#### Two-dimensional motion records
=-=-=-=-=
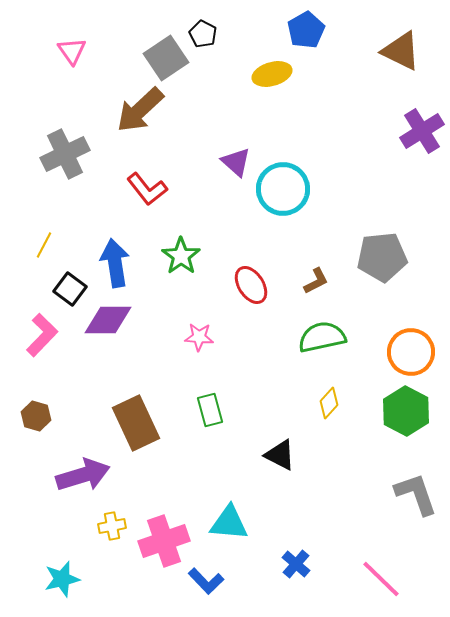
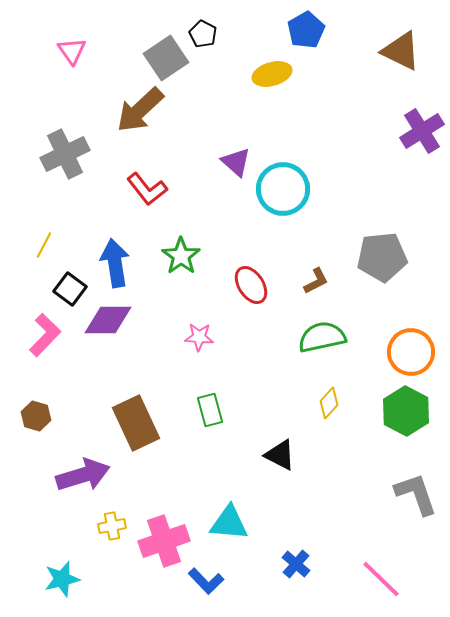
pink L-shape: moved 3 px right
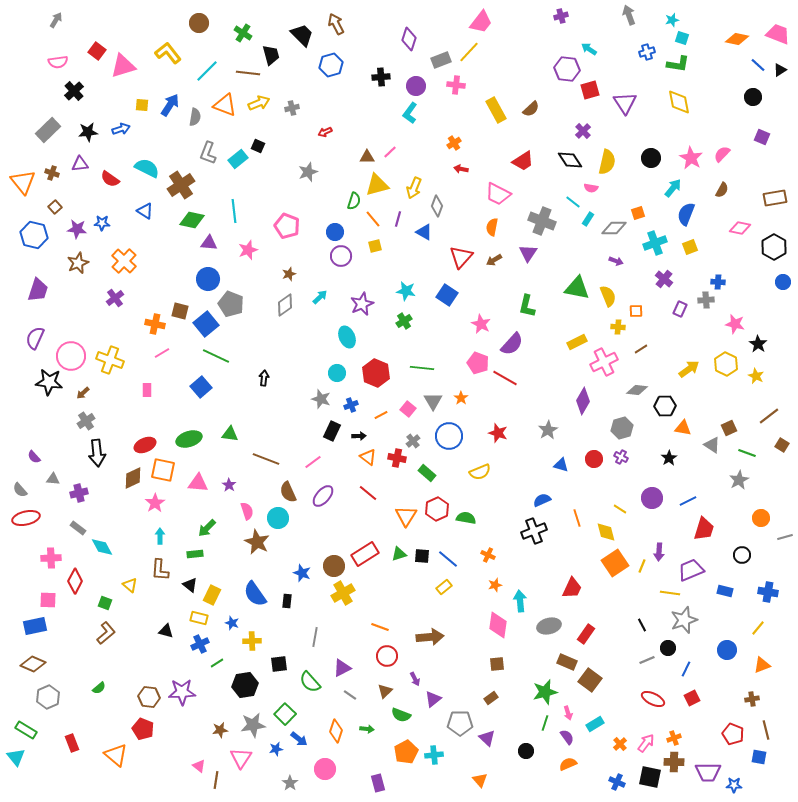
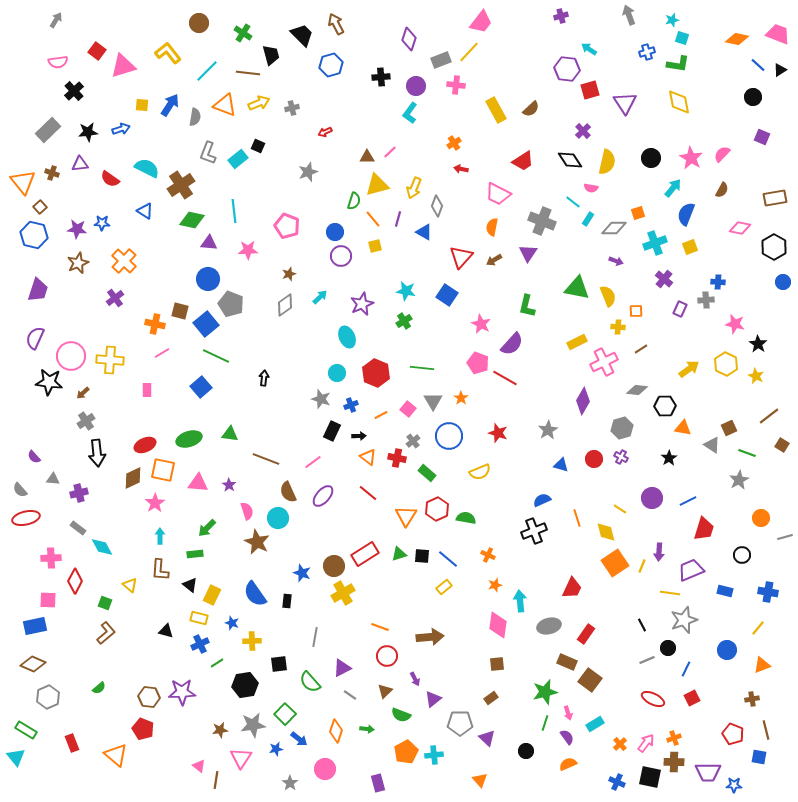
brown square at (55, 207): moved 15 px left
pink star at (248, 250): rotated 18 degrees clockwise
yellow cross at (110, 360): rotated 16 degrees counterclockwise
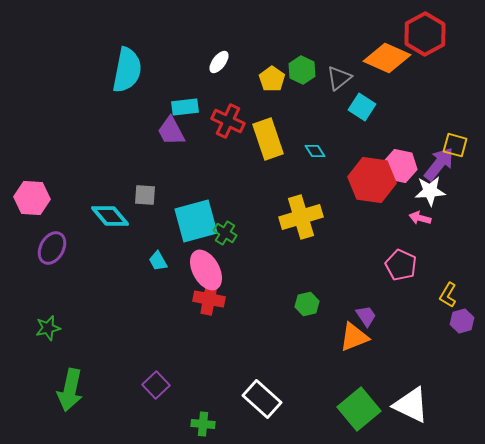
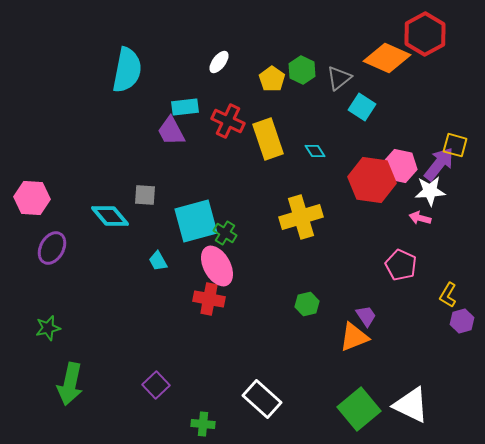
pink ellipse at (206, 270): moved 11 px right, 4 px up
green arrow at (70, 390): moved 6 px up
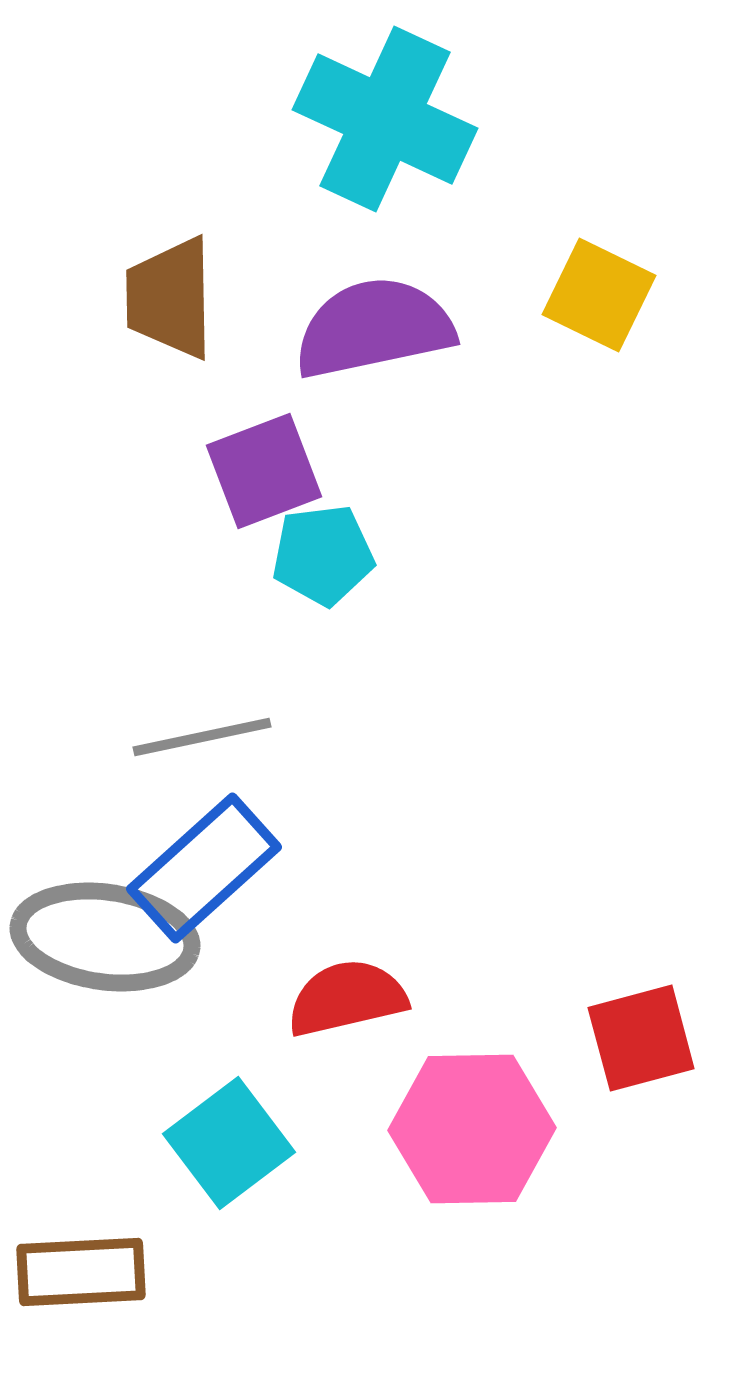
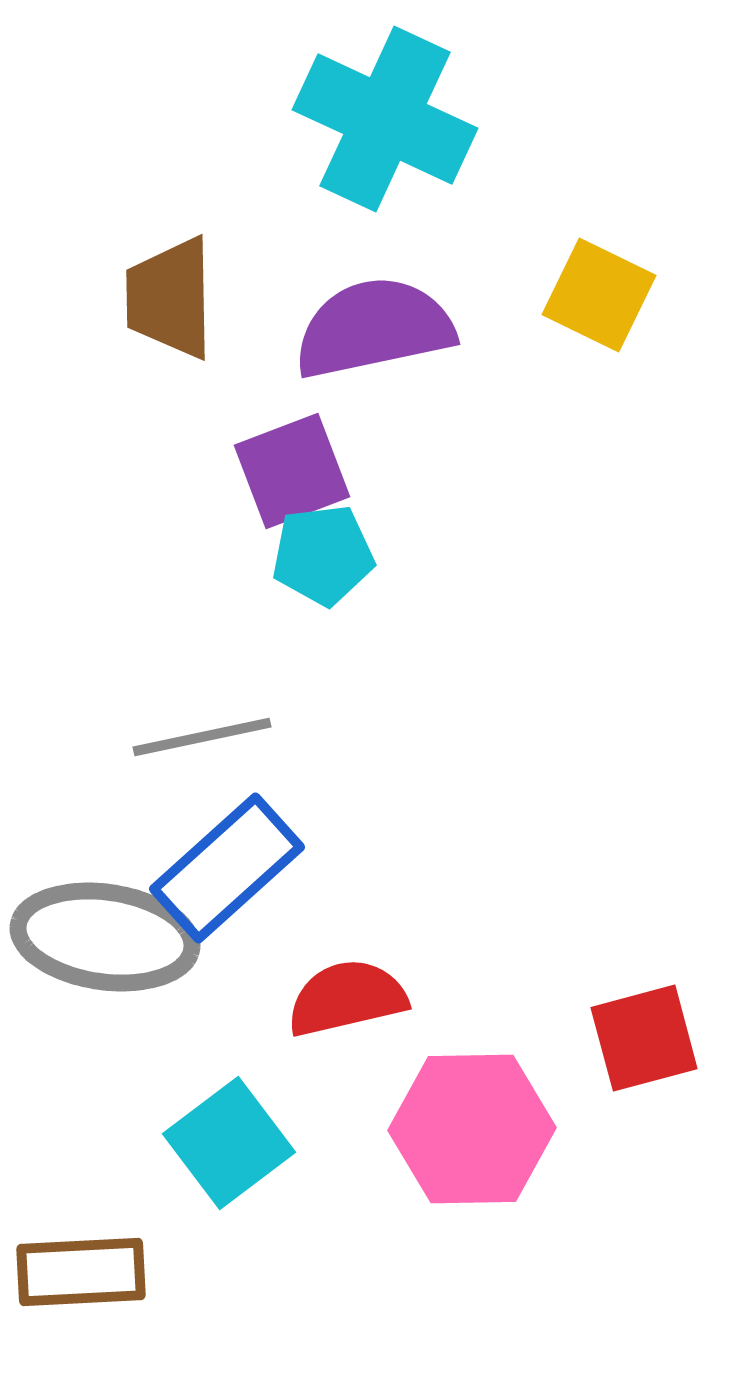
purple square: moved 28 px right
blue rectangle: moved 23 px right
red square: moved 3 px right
=-=-=-=-=
#### ABOUT THIS TASK
Please tally the lines in the data above containing the string "pink", and give the number alone.

#### RESPONSE TO THE EXERCISE
3